═══ Data records ═══

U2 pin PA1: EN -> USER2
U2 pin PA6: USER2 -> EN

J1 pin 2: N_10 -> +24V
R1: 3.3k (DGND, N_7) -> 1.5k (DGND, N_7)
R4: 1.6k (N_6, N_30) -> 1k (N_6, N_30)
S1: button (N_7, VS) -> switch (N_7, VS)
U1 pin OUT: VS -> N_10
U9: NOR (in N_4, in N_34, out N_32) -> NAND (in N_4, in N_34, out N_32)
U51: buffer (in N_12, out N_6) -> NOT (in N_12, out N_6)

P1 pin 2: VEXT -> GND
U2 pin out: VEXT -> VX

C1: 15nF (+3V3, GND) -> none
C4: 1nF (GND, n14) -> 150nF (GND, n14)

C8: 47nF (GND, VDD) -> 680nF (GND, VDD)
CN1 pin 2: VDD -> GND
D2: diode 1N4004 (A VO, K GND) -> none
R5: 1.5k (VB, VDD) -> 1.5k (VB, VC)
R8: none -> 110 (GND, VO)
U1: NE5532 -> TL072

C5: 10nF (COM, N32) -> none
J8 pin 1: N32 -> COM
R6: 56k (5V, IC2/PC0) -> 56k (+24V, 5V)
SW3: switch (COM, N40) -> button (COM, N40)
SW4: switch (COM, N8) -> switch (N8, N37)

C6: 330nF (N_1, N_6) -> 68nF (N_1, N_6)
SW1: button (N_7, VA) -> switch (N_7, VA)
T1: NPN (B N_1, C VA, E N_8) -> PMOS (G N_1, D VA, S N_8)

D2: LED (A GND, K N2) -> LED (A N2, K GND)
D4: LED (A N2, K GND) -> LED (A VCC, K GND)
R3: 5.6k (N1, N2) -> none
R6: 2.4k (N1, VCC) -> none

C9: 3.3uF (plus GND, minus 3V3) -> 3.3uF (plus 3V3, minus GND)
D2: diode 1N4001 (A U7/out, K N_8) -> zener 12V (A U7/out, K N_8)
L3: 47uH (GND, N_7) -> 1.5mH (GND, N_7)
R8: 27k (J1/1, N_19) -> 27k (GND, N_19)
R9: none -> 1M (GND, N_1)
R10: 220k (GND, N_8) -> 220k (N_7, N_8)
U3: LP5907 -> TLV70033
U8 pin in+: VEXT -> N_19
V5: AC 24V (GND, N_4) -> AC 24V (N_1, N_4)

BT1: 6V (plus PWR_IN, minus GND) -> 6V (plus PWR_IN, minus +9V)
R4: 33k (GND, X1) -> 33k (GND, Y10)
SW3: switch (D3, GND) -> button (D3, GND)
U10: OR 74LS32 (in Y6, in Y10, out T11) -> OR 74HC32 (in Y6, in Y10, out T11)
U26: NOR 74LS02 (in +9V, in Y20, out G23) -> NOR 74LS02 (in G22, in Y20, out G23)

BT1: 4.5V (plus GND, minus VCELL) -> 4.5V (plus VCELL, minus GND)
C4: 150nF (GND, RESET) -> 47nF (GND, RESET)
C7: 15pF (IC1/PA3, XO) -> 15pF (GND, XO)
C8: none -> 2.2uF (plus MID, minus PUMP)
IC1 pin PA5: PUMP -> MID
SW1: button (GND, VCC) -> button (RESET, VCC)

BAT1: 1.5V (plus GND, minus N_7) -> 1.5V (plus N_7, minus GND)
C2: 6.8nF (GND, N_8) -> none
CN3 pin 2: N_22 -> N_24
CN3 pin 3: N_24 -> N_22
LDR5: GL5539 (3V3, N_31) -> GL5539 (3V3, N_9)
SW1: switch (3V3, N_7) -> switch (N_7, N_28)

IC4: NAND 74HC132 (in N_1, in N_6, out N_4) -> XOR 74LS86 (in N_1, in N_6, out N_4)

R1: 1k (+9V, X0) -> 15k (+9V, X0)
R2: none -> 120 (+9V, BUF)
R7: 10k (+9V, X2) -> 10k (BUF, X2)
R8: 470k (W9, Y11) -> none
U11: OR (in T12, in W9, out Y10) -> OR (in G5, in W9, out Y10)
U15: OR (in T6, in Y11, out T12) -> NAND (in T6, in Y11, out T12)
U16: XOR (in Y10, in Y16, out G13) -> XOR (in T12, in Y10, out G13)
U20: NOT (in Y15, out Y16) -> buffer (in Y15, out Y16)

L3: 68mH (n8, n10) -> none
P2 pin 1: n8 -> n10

═══

What is being asked:
Given the data above, transcribe exactly the lines from the one containing "P1 pin 2: VEXT -> GND" down to the one containing "C9: 3.3uF (plus", and no others.

Answer to this task:
P1 pin 2: VEXT -> GND
U2 pin out: VEXT -> VX

C1: 15nF (+3V3, GND) -> none
C4: 1nF (GND, n14) -> 150nF (GND, n14)

C8: 47nF (GND, VDD) -> 680nF (GND, VDD)
CN1 pin 2: VDD -> GND
D2: diode 1N4004 (A VO, K GND) -> none
R5: 1.5k (VB, VDD) -> 1.5k (VB, VC)
R8: none -> 110 (GND, VO)
U1: NE5532 -> TL072

C5: 10nF (COM, N32) -> none
J8 pin 1: N32 -> COM
R6: 56k (5V, IC2/PC0) -> 56k (+24V, 5V)
SW3: switch (COM, N40) -> button (COM, N40)
SW4: switch (COM, N8) -> switch (N8, N37)

C6: 330nF (N_1, N_6) -> 68nF (N_1, N_6)
SW1: button (N_7, VA) -> switch (N_7, VA)
T1: NPN (B N_1, C VA, E N_8) -> PMOS (G N_1, D VA, S N_8)

D2: LED (A GND, K N2) -> LED (A N2, K GND)
D4: LED (A N2, K GND) -> LED (A VCC, K GND)
R3: 5.6k (N1, N2) -> none
R6: 2.4k (N1, VCC) -> none

C9: 3.3uF (plus GND, minus 3V3) -> 3.3uF (plus 3V3, minus GND)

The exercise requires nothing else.